__Brief__. Output the data below exactly as it is, dropping the pictures from your copy.

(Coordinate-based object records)
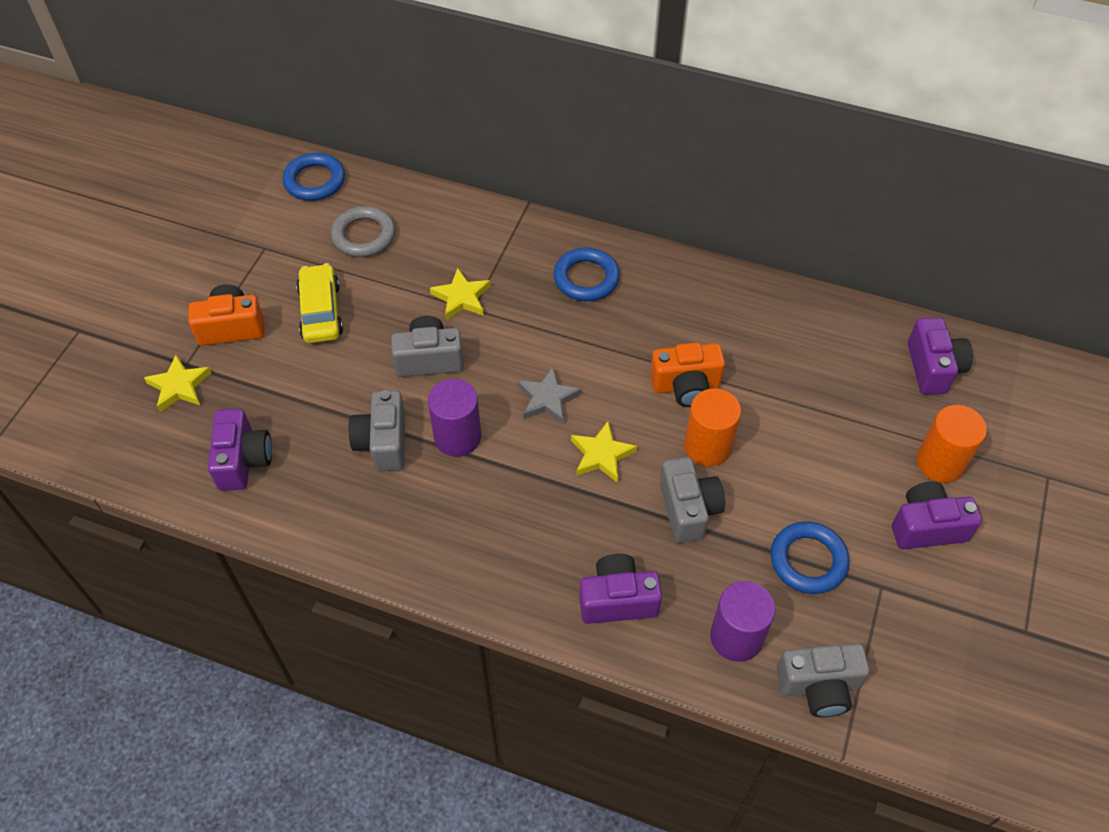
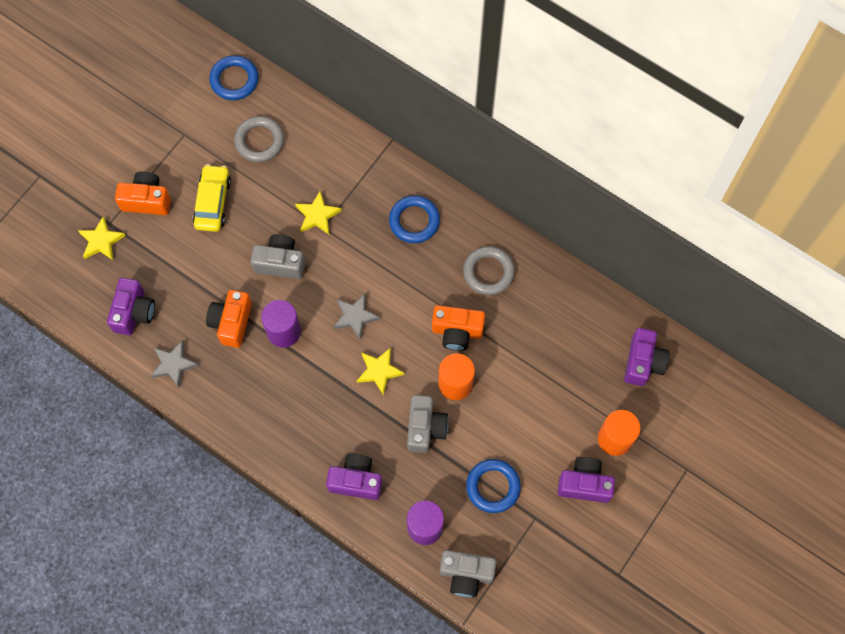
camera: 15 degrees right, 15 degrees up
(315, 512) = (173, 364): none -> grey star
(383, 442) = (231, 322): grey camera -> orange camera
(699, 313) = (488, 272): none -> grey ring

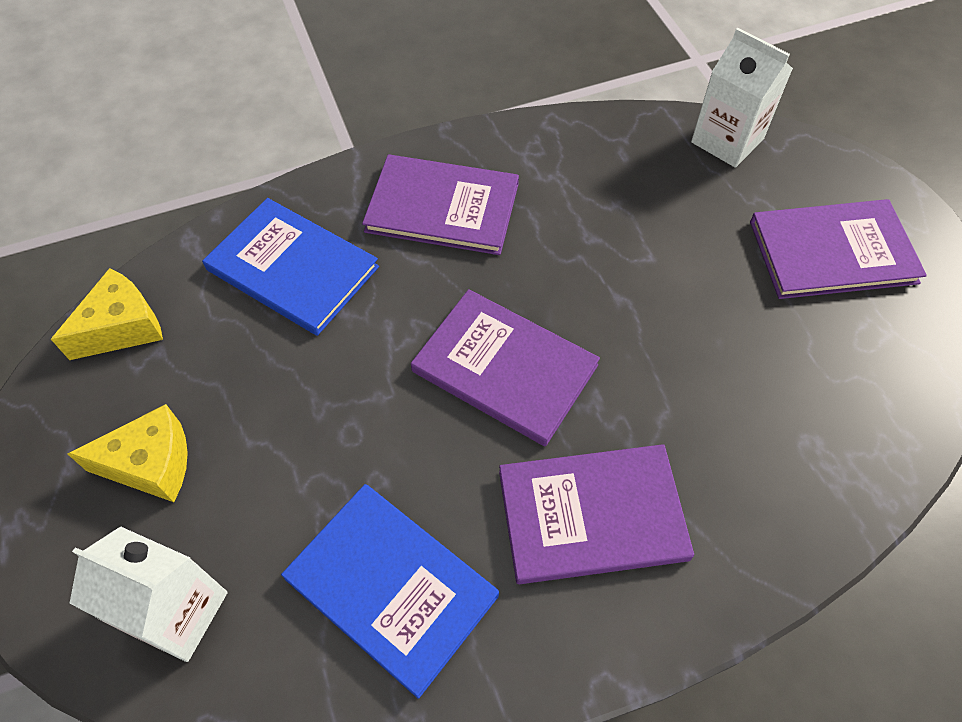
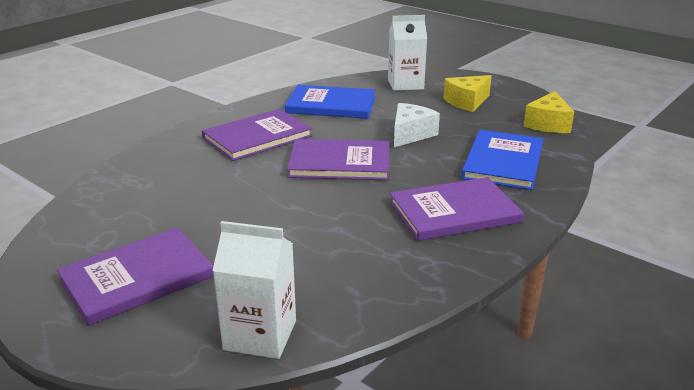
camera: 150 degrees right, 30 degrees down
(292, 268) = (503, 162): blue book -> blue book turned 75 degrees counterclockwise
(344, 399) = (410, 134): none -> white cheese

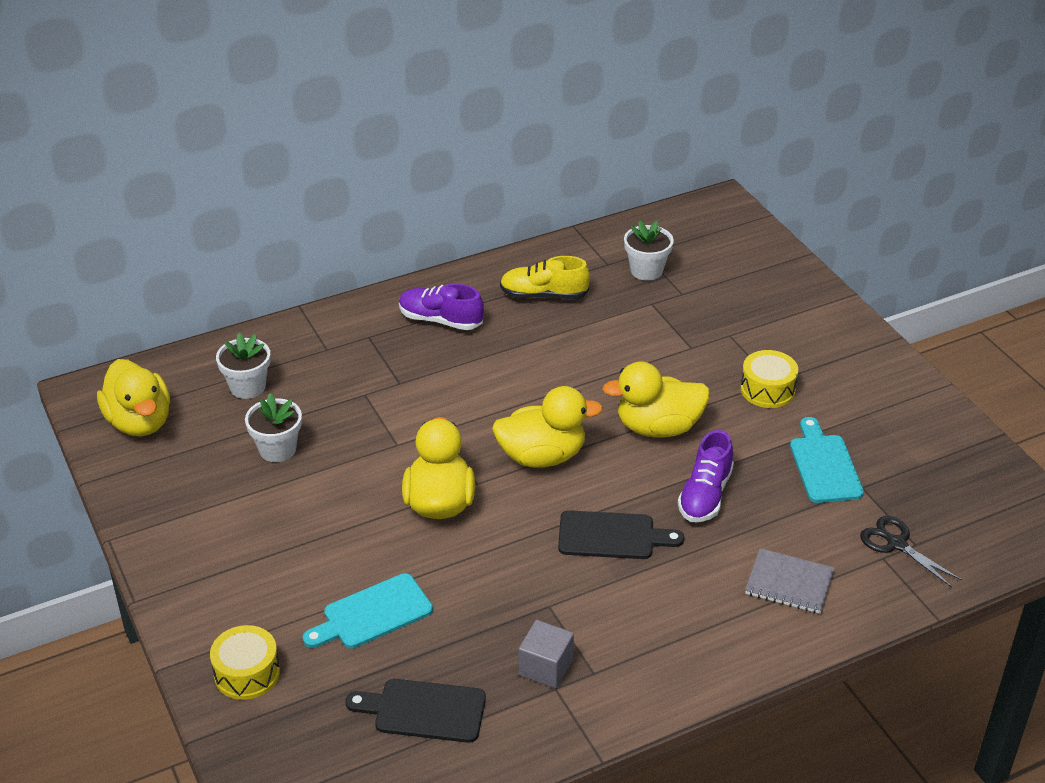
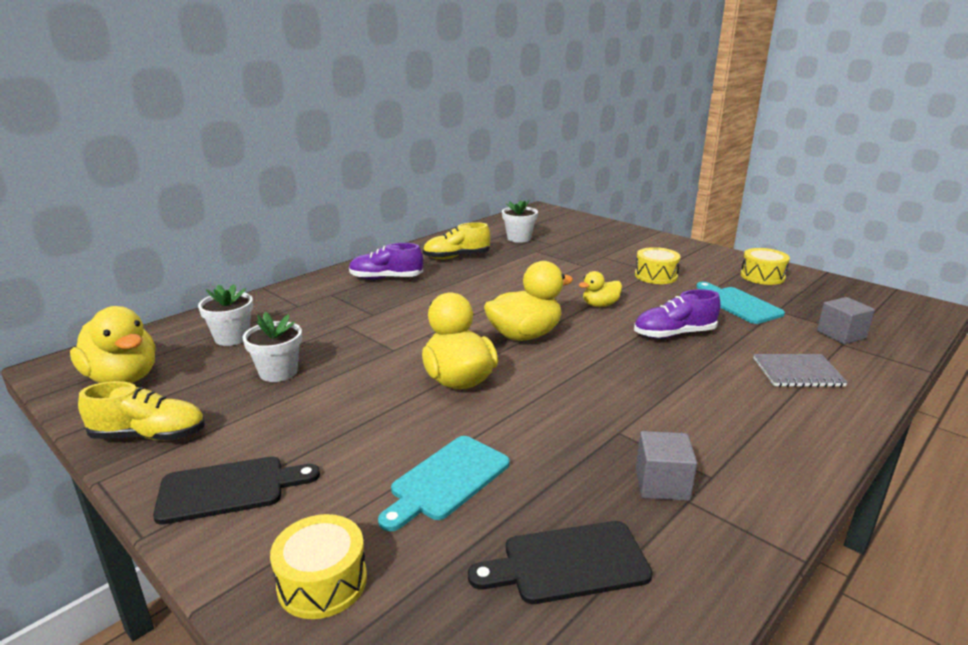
camera: 20 degrees left, 15 degrees down
(152, 501) = (149, 435): none -> yellow shoe
(612, 536) = (627, 372): black cutting board -> black cutting board (229, 489)
(658, 427) = (600, 305): yellow duck -> yellow duck, size x0.56
(705, 495) = (674, 334): purple shoe -> purple shoe turned 75 degrees clockwise
(896, 544) = (841, 335): black scissors -> grey cube
(905, 422) = (762, 276): none -> yellow drum

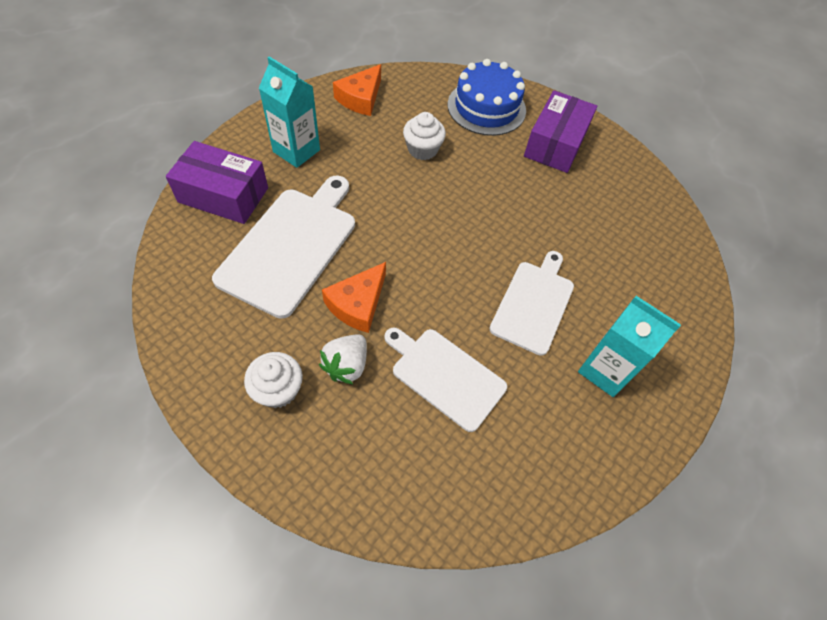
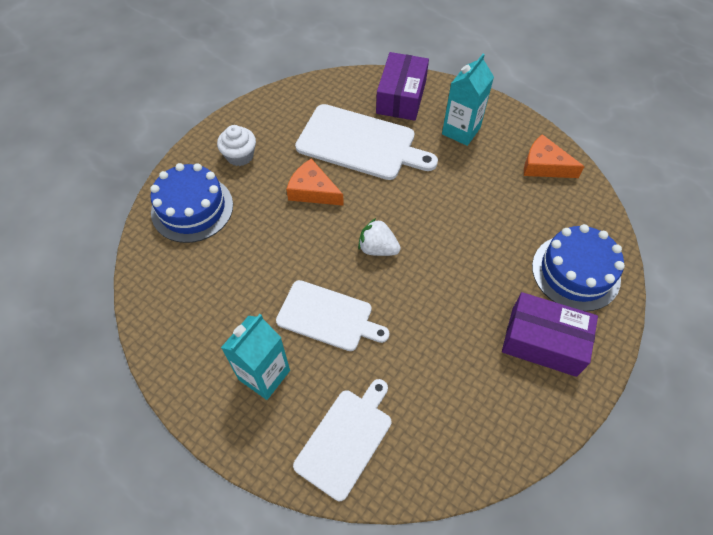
camera: 90 degrees right, 0 degrees up
(346, 365) = (260, 190): white strawberry -> white strawberry (377, 248)
(364, 456) = (192, 208): none -> blue cake
(422, 149) = (493, 220): white cupcake -> none
(445, 375) = (254, 252): white cutting board -> white cutting board (346, 439)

__Result below__.
camera: 15 degrees right, 15 degrees up
(315, 512) = (173, 364): none -> grey star
(383, 442) = (231, 322): grey camera -> orange camera
(699, 313) = (488, 272): none -> grey ring

camera: 150 degrees right, 30 degrees down
(292, 268) = (503, 162): blue book -> blue book turned 75 degrees counterclockwise
(344, 399) = (410, 134): none -> white cheese

camera: 20 degrees left, 15 degrees down
(152, 501) = (149, 435): none -> yellow shoe
(612, 536) = (627, 372): black cutting board -> black cutting board (229, 489)
(658, 427) = (600, 305): yellow duck -> yellow duck, size x0.56
(705, 495) = (674, 334): purple shoe -> purple shoe turned 75 degrees clockwise
(896, 544) = (841, 335): black scissors -> grey cube
(905, 422) = (762, 276): none -> yellow drum

camera: 90 degrees right, 0 degrees up
(346, 365) = (260, 190): white strawberry -> white strawberry (377, 248)
(364, 456) = (192, 208): none -> blue cake
(422, 149) = (493, 220): white cupcake -> none
(445, 375) = (254, 252): white cutting board -> white cutting board (346, 439)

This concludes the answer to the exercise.